#### Task requirements:
Go to the line below containing "pink star: (341, 48)" and print exactly from there through the line containing "red cross: (388, 348)", both included. Print nothing else.

#### Records from a data source:
-*-*-

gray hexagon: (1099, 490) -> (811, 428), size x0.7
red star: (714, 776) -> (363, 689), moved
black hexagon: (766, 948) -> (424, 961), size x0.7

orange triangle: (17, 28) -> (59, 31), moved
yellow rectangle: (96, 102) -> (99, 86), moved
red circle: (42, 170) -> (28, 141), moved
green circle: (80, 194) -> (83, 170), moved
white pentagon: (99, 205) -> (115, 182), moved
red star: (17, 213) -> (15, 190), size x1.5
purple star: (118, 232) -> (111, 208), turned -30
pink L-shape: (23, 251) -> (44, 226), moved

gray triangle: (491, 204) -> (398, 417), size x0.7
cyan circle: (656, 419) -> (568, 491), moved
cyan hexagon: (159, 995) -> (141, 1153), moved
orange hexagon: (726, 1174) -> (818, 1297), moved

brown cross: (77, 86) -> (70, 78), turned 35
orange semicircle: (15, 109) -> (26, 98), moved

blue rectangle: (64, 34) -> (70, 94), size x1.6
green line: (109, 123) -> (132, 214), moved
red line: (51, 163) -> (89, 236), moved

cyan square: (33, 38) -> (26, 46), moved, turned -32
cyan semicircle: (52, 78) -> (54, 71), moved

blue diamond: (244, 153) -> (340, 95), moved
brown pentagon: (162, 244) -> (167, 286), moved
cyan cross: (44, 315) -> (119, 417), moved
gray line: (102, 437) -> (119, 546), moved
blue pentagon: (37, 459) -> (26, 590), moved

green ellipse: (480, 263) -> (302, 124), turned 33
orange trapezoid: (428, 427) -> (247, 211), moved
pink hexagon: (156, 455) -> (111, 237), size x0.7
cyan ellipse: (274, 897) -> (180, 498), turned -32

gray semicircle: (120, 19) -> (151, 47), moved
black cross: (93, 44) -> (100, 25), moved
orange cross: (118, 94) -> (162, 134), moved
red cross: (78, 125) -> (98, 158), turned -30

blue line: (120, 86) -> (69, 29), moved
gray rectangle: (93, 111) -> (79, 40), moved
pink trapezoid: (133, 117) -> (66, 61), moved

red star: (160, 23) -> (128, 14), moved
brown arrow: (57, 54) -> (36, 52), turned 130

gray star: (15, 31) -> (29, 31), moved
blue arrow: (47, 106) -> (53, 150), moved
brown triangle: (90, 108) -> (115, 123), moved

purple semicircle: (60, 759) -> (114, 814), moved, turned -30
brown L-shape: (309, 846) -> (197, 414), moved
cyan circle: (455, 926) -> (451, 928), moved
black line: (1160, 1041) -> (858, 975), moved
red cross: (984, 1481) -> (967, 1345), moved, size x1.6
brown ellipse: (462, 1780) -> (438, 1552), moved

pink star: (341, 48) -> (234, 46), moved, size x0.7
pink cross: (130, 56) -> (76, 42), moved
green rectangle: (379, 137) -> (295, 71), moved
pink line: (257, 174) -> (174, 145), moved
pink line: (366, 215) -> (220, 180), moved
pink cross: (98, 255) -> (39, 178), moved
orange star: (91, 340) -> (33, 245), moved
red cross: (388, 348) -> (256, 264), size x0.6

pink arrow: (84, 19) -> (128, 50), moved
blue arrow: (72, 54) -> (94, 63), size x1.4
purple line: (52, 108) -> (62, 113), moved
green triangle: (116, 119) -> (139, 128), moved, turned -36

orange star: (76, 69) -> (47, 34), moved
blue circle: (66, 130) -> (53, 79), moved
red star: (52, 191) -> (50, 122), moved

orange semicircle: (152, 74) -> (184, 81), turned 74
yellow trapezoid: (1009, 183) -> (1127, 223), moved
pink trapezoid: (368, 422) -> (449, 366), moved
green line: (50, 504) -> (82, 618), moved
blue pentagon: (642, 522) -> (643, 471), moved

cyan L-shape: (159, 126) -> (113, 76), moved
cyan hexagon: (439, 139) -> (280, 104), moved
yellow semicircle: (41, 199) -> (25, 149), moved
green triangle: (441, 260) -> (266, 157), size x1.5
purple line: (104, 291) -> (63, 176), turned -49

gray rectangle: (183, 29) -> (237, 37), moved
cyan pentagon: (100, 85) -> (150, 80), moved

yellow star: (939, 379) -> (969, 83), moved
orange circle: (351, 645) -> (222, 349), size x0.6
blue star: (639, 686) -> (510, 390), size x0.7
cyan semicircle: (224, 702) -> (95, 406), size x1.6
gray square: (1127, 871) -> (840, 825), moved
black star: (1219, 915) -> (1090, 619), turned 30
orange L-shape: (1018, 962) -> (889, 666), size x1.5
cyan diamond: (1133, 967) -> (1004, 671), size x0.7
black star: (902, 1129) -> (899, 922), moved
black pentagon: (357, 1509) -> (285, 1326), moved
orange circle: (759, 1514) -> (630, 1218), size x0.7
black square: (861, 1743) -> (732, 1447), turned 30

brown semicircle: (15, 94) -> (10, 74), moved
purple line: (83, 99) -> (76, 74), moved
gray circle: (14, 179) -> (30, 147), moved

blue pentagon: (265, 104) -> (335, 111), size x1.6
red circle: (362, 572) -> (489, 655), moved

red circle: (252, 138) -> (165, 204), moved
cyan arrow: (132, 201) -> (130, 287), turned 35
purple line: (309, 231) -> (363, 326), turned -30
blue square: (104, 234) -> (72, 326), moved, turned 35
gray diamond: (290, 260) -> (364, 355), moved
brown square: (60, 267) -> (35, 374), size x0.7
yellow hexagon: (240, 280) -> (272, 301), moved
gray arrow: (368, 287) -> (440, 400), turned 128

-*-*-

#### Result of the task:
pink star: (341, 48) -> (234, 46), moved, size x0.7
pink cross: (130, 56) -> (76, 42), moved
green rectangle: (379, 137) -> (295, 71), moved
pink line: (257, 174) -> (174, 145), moved
pink line: (366, 215) -> (220, 180), moved
pink cross: (98, 255) -> (39, 178), moved
orange star: (91, 340) -> (33, 245), moved
red cross: (388, 348) -> (256, 264), size x0.6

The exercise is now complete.